▶ [EXERCISE INSTRUCTIONS]: Every line of the material must be written out again unchanged.

▶ [SUPPLIED DATA]:
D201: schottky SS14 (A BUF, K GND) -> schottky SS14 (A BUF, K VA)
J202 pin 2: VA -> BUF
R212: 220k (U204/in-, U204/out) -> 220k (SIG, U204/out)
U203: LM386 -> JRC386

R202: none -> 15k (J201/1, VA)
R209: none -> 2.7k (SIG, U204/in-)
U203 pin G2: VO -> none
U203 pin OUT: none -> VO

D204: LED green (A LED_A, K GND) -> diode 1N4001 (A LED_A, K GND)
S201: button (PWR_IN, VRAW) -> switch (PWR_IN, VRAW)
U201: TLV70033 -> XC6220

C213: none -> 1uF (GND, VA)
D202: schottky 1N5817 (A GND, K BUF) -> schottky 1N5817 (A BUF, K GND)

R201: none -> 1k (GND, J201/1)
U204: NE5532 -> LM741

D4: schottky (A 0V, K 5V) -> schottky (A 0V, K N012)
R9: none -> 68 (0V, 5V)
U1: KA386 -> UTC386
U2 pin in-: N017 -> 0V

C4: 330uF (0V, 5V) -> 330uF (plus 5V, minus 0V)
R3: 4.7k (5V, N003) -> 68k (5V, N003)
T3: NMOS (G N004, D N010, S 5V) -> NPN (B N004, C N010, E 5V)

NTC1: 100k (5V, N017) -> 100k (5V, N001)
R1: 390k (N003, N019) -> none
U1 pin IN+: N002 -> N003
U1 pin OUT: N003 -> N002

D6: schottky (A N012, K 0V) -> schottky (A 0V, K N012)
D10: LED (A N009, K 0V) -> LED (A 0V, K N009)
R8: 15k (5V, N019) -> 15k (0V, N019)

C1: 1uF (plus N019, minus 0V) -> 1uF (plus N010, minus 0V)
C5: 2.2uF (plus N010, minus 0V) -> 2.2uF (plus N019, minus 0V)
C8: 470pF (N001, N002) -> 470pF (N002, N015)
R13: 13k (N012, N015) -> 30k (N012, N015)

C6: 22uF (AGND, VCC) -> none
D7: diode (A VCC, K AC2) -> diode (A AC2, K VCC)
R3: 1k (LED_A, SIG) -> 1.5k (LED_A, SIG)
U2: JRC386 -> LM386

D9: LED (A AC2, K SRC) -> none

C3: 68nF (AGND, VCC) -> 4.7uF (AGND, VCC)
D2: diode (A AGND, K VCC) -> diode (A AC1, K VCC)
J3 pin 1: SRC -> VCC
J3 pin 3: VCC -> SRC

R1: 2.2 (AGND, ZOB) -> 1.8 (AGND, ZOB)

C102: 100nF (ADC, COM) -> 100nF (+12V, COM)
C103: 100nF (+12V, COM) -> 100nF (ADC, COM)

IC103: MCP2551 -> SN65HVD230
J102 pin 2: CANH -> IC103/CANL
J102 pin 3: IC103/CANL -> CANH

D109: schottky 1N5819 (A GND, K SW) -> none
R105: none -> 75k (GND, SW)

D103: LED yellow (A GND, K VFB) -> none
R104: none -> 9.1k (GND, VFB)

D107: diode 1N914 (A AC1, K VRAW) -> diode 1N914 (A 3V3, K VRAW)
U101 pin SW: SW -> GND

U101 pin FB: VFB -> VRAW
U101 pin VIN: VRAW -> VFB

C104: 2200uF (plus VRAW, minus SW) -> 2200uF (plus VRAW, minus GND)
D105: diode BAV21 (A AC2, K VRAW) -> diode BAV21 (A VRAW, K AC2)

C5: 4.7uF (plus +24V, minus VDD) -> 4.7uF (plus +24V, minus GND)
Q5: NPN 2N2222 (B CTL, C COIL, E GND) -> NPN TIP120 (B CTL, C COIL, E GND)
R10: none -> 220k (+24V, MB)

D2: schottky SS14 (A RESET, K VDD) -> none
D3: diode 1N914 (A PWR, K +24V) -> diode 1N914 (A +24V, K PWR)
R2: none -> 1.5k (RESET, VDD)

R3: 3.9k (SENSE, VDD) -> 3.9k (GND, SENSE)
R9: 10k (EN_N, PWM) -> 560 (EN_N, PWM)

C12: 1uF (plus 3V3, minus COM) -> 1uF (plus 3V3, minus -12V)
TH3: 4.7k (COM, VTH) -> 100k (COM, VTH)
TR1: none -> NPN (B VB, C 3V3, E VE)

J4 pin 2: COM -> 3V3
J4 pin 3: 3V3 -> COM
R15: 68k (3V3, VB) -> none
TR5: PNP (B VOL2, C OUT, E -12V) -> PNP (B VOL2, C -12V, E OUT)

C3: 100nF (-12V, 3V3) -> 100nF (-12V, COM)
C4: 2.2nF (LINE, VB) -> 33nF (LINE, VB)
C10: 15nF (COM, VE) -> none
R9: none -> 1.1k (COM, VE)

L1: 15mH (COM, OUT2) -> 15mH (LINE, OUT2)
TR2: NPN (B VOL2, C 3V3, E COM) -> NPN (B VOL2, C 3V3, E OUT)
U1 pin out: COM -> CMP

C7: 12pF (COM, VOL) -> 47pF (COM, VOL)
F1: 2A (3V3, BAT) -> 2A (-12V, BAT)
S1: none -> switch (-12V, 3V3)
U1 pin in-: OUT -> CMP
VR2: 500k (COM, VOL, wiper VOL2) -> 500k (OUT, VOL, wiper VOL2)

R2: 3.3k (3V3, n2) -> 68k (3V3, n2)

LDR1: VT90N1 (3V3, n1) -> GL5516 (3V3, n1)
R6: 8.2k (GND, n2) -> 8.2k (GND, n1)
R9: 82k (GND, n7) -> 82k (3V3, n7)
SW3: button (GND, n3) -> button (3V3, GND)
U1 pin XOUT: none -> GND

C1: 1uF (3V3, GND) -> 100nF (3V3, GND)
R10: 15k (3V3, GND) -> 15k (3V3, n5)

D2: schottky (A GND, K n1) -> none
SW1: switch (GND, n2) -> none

▶ [RESPONSE TO THIS TASK]:
D201: schottky SS14 (A BUF, K GND) -> schottky SS14 (A BUF, K VA)
J202 pin 2: VA -> BUF
R212: 220k (U204/in-, U204/out) -> 220k (SIG, U204/out)
U203: LM386 -> JRC386

R202: none -> 15k (J201/1, VA)
R209: none -> 2.7k (SIG, U204/in-)
U203 pin G2: VO -> none
U203 pin OUT: none -> VO

D204: LED green (A LED_A, K GND) -> diode 1N4001 (A LED_A, K GND)
S201: button (PWR_IN, VRAW) -> switch (PWR_IN, VRAW)
U201: TLV70033 -> XC6220

C213: none -> 1uF (GND, VA)
D202: schottky 1N5817 (A GND, K BUF) -> schottky 1N5817 (A BUF, K GND)

R201: none -> 1k (GND, J201/1)
U204: NE5532 -> LM741

D4: schottky (A 0V, K 5V) -> schottky (A 0V, K N012)
R9: none -> 68 (0V, 5V)
U1: KA386 -> UTC386
U2 pin in-: N017 -> 0V

C4: 330uF (0V, 5V) -> 330uF (plus 5V, minus 0V)
R3: 4.7k (5V, N003) -> 68k (5V, N003)
T3: NMOS (G N004, D N010, S 5V) -> NPN (B N004, C N010, E 5V)

NTC1: 100k (5V, N017) -> 100k (5V, N001)
R1: 390k (N003, N019) -> none
U1 pin IN+: N002 -> N003
U1 pin OUT: N003 -> N002

D6: schottky (A N012, K 0V) -> schottky (A 0V, K N012)
D10: LED (A N009, K 0V) -> LED (A 0V, K N009)
R8: 15k (5V, N019) -> 15k (0V, N019)

C1: 1uF (plus N019, minus 0V) -> 1uF (plus N010, minus 0V)
C5: 2.2uF (plus N010, minus 0V) -> 2.2uF (plus N019, minus 0V)
C8: 470pF (N001, N002) -> 470pF (N002, N015)
R13: 13k (N012, N015) -> 30k (N012, N015)

C6: 22uF (AGND, VCC) -> none
D7: diode (A VCC, K AC2) -> diode (A AC2, K VCC)
R3: 1k (LED_A, SIG) -> 1.5k (LED_A, SIG)
U2: JRC386 -> LM386

D9: LED (A AC2, K SRC) -> none

C3: 68nF (AGND, VCC) -> 4.7uF (AGND, VCC)
D2: diode (A AGND, K VCC) -> diode (A AC1, K VCC)
J3 pin 1: SRC -> VCC
J3 pin 3: VCC -> SRC

R1: 2.2 (AGND, ZOB) -> 1.8 (AGND, ZOB)

C102: 100nF (ADC, COM) -> 100nF (+12V, COM)
C103: 100nF (+12V, COM) -> 100nF (ADC, COM)

IC103: MCP2551 -> SN65HVD230
J102 pin 2: CANH -> IC103/CANL
J102 pin 3: IC103/CANL -> CANH

D109: schottky 1N5819 (A GND, K SW) -> none
R105: none -> 75k (GND, SW)

D103: LED yellow (A GND, K VFB) -> none
R104: none -> 9.1k (GND, VFB)

D107: diode 1N914 (A AC1, K VRAW) -> diode 1N914 (A 3V3, K VRAW)
U101 pin SW: SW -> GND

U101 pin FB: VFB -> VRAW
U101 pin VIN: VRAW -> VFB

C104: 2200uF (plus VRAW, minus SW) -> 2200uF (plus VRAW, minus GND)
D105: diode BAV21 (A AC2, K VRAW) -> diode BAV21 (A VRAW, K AC2)

C5: 4.7uF (plus +24V, minus VDD) -> 4.7uF (plus +24V, minus GND)
Q5: NPN 2N2222 (B CTL, C COIL, E GND) -> NPN TIP120 (B CTL, C COIL, E GND)
R10: none -> 220k (+24V, MB)

D2: schottky SS14 (A RESET, K VDD) -> none
D3: diode 1N914 (A PWR, K +24V) -> diode 1N914 (A +24V, K PWR)
R2: none -> 1.5k (RESET, VDD)

R3: 3.9k (SENSE, VDD) -> 3.9k (GND, SENSE)
R9: 10k (EN_N, PWM) -> 560 (EN_N, PWM)

C12: 1uF (plus 3V3, minus COM) -> 1uF (plus 3V3, minus -12V)
TH3: 4.7k (COM, VTH) -> 100k (COM, VTH)
TR1: none -> NPN (B VB, C 3V3, E VE)

J4 pin 2: COM -> 3V3
J4 pin 3: 3V3 -> COM
R15: 68k (3V3, VB) -> none
TR5: PNP (B VOL2, C OUT, E -12V) -> PNP (B VOL2, C -12V, E OUT)

C3: 100nF (-12V, 3V3) -> 100nF (-12V, COM)
C4: 2.2nF (LINE, VB) -> 33nF (LINE, VB)
C10: 15nF (COM, VE) -> none
R9: none -> 1.1k (COM, VE)

L1: 15mH (COM, OUT2) -> 15mH (LINE, OUT2)
TR2: NPN (B VOL2, C 3V3, E COM) -> NPN (B VOL2, C 3V3, E OUT)
U1 pin out: COM -> CMP

C7: 12pF (COM, VOL) -> 47pF (COM, VOL)
F1: 2A (3V3, BAT) -> 2A (-12V, BAT)
S1: none -> switch (-12V, 3V3)
U1 pin in-: OUT -> CMP
VR2: 500k (COM, VOL, wiper VOL2) -> 500k (OUT, VOL, wiper VOL2)

R2: 3.3k (3V3, n2) -> 68k (3V3, n2)

LDR1: VT90N1 (3V3, n1) -> GL5516 (3V3, n1)
R6: 8.2k (GND, n2) -> 8.2k (GND, n1)
R9: 82k (GND, n7) -> 82k (3V3, n7)
SW3: button (GND, n3) -> button (3V3, GND)
U1 pin XOUT: none -> GND

C1: 1uF (3V3, GND) -> 100nF (3V3, GND)
R10: 15k (3V3, GND) -> 15k (3V3, n5)

D2: schottky (A GND, K n1) -> none
SW1: switch (GND, n2) -> none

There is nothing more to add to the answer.